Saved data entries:
────
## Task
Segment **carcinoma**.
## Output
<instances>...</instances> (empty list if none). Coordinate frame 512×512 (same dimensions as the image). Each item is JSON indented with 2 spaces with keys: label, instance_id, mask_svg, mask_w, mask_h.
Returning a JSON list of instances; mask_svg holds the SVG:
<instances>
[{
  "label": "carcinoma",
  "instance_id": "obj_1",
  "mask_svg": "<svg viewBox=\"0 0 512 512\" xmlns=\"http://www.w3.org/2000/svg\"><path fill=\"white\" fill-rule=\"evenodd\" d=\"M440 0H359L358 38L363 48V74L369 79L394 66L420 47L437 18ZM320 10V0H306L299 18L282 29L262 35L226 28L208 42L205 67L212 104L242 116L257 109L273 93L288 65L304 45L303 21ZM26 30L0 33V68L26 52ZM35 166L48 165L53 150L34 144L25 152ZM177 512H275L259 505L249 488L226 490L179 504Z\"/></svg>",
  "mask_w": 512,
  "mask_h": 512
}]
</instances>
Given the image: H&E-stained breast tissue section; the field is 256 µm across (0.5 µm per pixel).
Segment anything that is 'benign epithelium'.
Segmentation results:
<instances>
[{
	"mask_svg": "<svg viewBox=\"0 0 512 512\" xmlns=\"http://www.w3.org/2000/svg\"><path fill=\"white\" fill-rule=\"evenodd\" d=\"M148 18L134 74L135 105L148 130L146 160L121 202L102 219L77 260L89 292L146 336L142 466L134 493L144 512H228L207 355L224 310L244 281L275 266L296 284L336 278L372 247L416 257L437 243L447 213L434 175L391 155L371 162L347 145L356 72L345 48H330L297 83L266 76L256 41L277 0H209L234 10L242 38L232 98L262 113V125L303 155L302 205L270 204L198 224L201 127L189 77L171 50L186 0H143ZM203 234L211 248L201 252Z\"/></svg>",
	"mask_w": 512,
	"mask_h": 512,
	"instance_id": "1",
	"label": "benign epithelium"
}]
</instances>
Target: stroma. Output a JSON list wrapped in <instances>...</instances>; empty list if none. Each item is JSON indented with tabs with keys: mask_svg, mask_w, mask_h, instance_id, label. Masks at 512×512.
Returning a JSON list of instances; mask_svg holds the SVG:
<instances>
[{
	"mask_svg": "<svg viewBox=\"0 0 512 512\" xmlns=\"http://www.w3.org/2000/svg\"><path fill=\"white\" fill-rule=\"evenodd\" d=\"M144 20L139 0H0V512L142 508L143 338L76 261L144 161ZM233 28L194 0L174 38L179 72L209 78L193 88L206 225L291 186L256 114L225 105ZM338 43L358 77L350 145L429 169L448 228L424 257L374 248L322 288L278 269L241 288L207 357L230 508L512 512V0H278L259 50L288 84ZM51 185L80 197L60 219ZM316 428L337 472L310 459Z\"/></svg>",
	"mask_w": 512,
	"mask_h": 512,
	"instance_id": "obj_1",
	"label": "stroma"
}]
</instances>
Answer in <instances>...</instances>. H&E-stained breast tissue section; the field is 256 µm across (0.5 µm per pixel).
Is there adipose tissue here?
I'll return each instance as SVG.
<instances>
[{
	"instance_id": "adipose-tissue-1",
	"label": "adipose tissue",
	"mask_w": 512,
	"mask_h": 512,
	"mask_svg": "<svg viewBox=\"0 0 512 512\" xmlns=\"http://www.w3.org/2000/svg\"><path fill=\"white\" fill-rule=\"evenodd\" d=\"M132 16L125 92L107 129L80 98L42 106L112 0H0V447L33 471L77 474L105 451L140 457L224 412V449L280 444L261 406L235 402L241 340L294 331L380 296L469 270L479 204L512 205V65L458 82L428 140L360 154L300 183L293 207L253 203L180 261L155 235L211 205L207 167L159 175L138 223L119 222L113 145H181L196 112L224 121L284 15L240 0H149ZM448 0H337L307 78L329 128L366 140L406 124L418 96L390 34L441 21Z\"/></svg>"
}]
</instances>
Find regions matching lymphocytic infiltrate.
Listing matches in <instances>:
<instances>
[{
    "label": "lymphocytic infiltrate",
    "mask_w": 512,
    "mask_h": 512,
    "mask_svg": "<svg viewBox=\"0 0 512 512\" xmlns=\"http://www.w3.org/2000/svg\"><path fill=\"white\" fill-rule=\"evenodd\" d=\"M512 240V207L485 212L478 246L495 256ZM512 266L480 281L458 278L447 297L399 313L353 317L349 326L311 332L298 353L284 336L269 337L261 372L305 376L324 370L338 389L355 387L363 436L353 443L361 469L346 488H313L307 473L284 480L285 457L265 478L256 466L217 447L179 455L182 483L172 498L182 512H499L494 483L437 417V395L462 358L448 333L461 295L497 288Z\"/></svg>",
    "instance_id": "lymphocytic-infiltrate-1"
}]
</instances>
────
Search the data for the string "field". List each line that has it.

Given the image: H&E-stained breast tissue section; the field is 256 µm across (0.5 µm per pixel).
Answer in <instances>...</instances>. H&E-stained breast tissue section; the field is 256 µm across (0.5 µm per pixel).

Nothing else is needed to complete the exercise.